*** THE INPUT ***

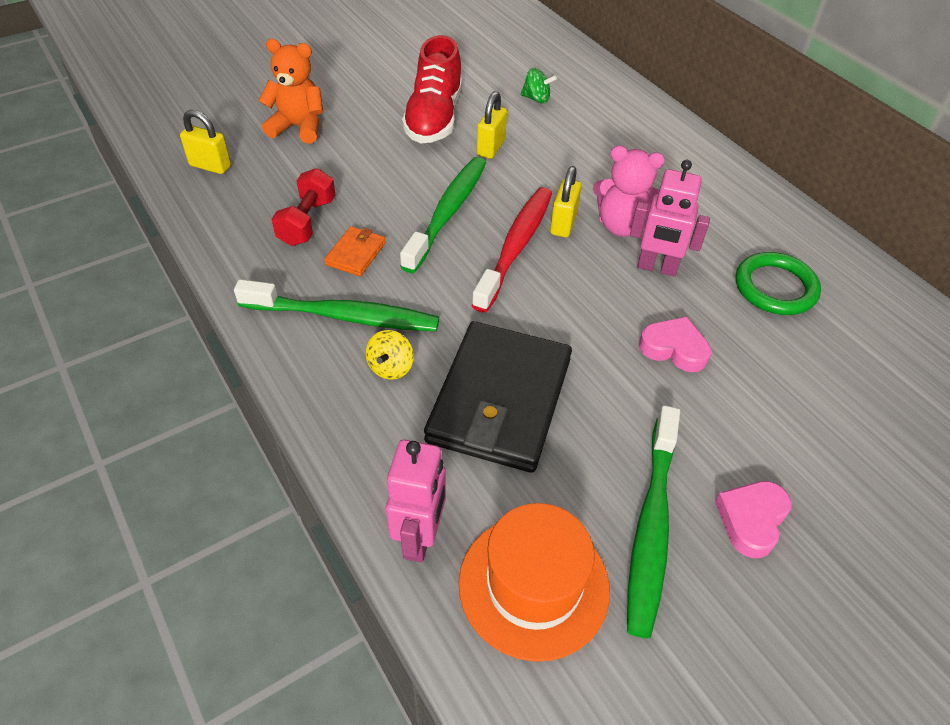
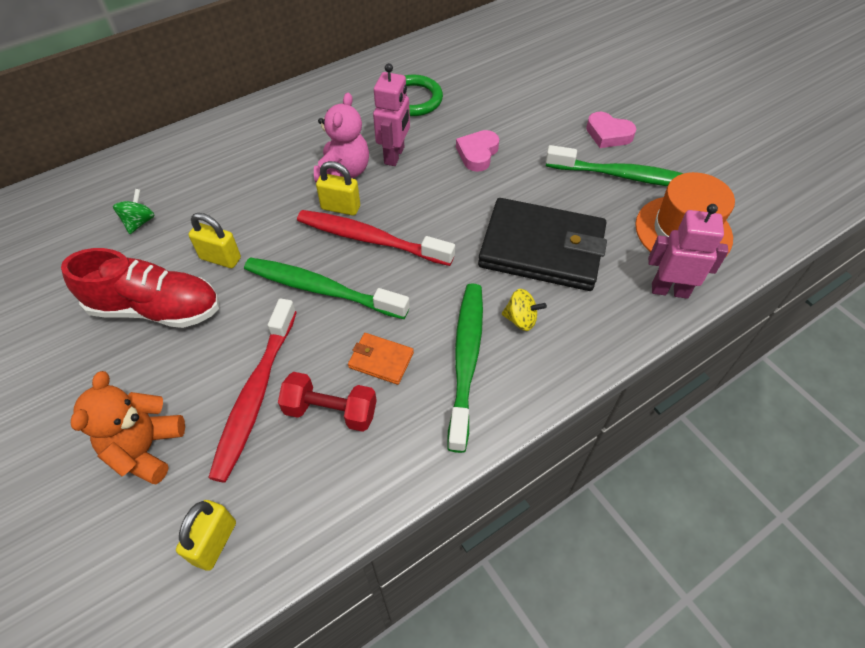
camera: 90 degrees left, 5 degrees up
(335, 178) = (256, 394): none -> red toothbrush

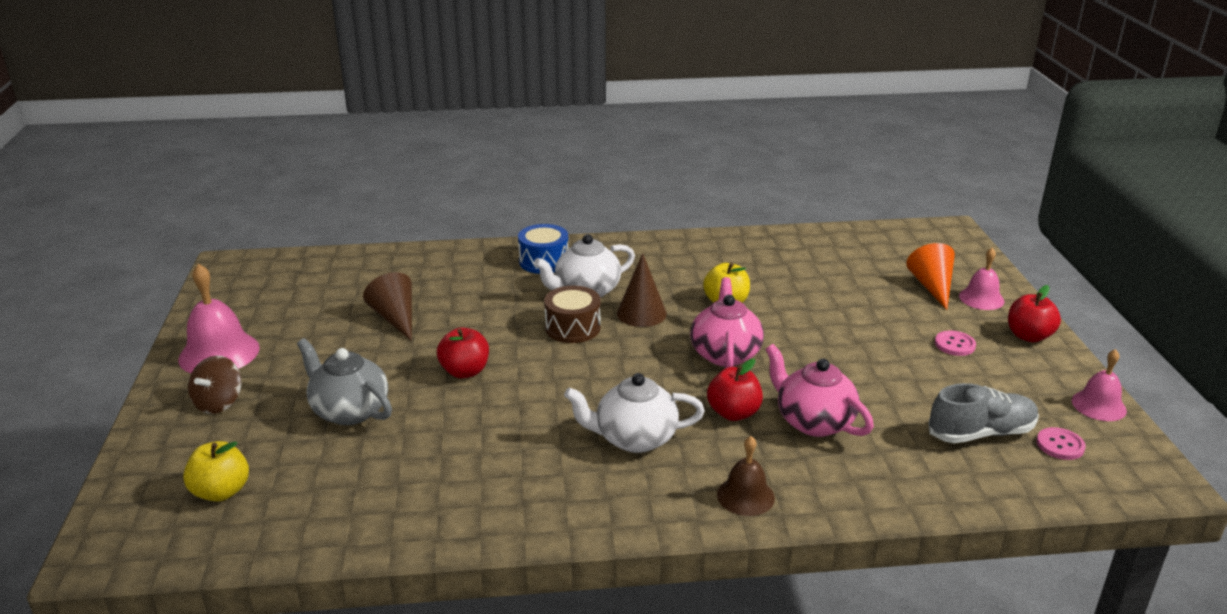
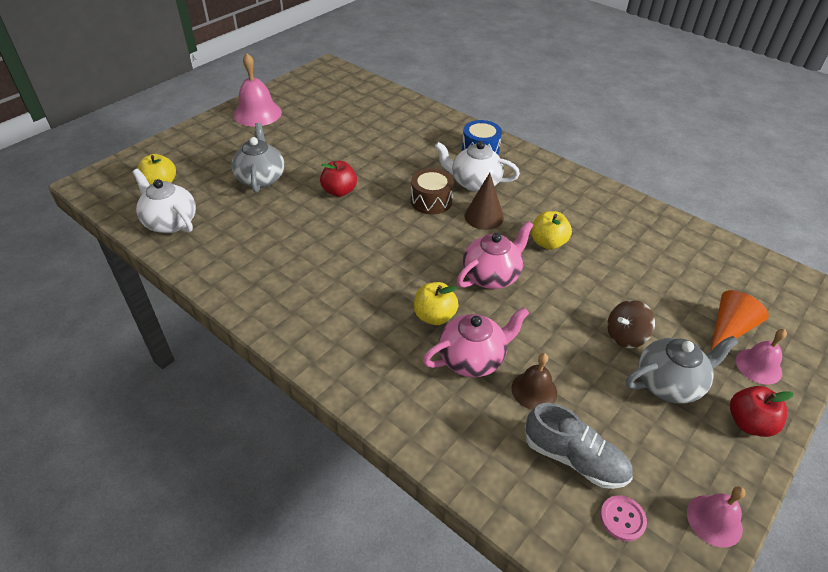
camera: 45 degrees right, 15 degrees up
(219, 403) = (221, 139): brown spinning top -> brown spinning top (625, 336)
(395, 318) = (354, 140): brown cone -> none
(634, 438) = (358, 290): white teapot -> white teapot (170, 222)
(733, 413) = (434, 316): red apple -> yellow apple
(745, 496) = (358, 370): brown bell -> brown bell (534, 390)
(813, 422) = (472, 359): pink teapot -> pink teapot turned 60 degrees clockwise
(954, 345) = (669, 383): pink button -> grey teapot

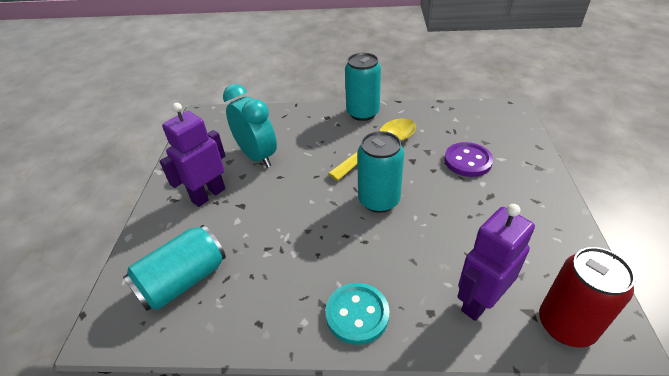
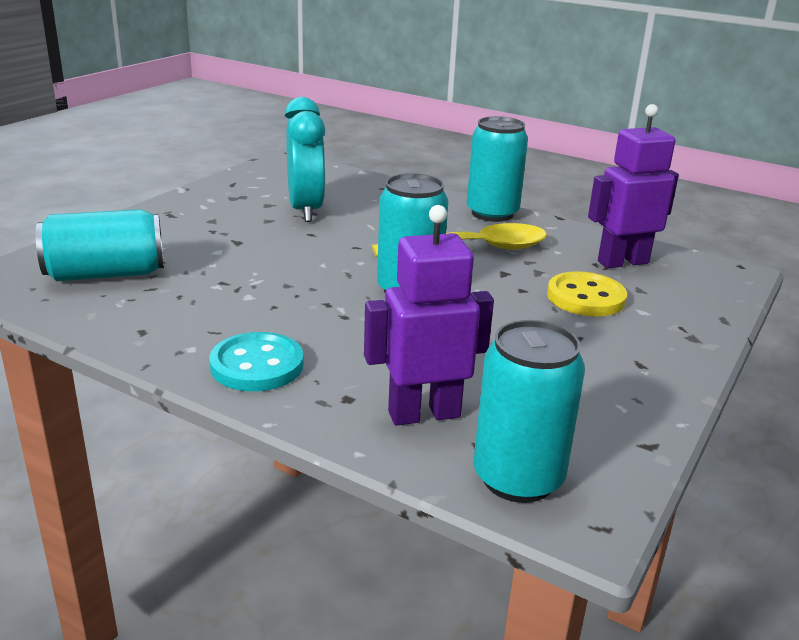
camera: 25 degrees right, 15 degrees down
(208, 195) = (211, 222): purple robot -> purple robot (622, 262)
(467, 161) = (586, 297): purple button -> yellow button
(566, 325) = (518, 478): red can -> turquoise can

*** End of THE INPUT ***

**EXERCISE PROMPT**.
Find every line above that contains the word "brown", and return each one.

**EXERCISE OUTPUT**.
(219, 403) = (221, 139): brown spinning top -> brown spinning top (625, 336)
(395, 318) = (354, 140): brown cone -> none
(745, 496) = (358, 370): brown bell -> brown bell (534, 390)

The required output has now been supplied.